TASK REQUIREMENTS: In the records below, find the line containing "pink rocket: 2 -> 0" and restate it and all lines after it exactly, through the last line.

DATA RECORDS:
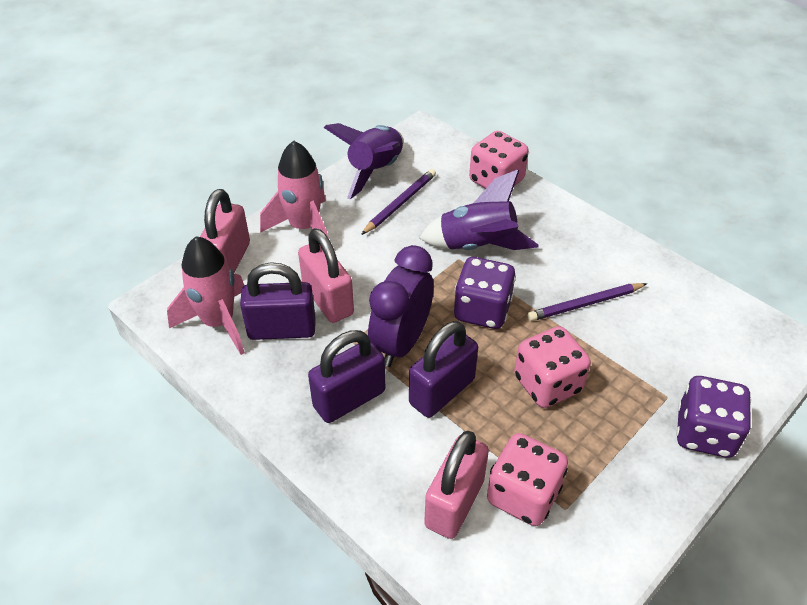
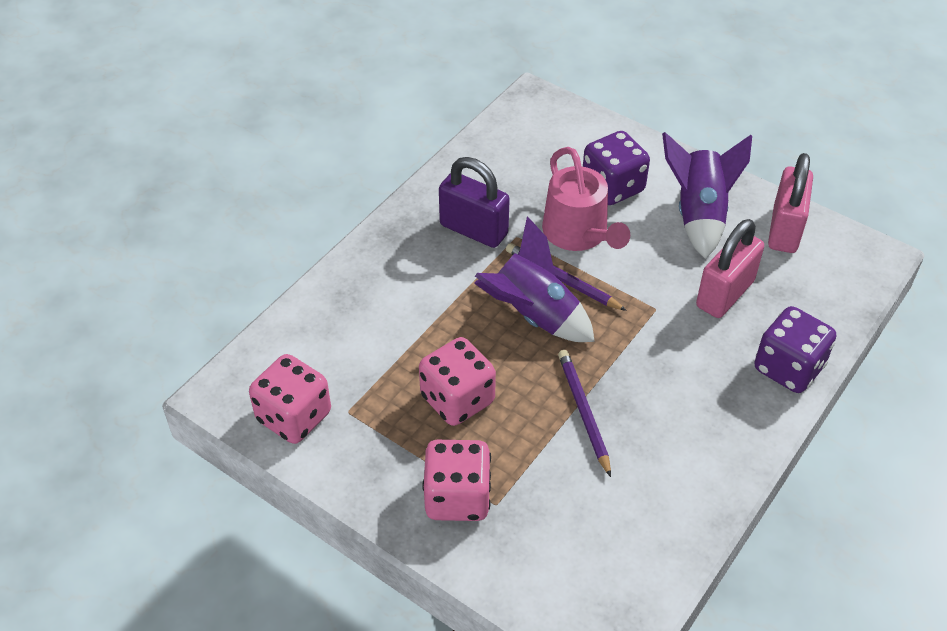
pink padlock: 3 -> 2
pink rocket: 2 -> 0
pink watering can: 0 -> 1
purple clock: 1 -> 0
purple padlock: 3 -> 1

REPLY:
pink rocket: 2 -> 0
pink watering can: 0 -> 1
purple clock: 1 -> 0
purple padlock: 3 -> 1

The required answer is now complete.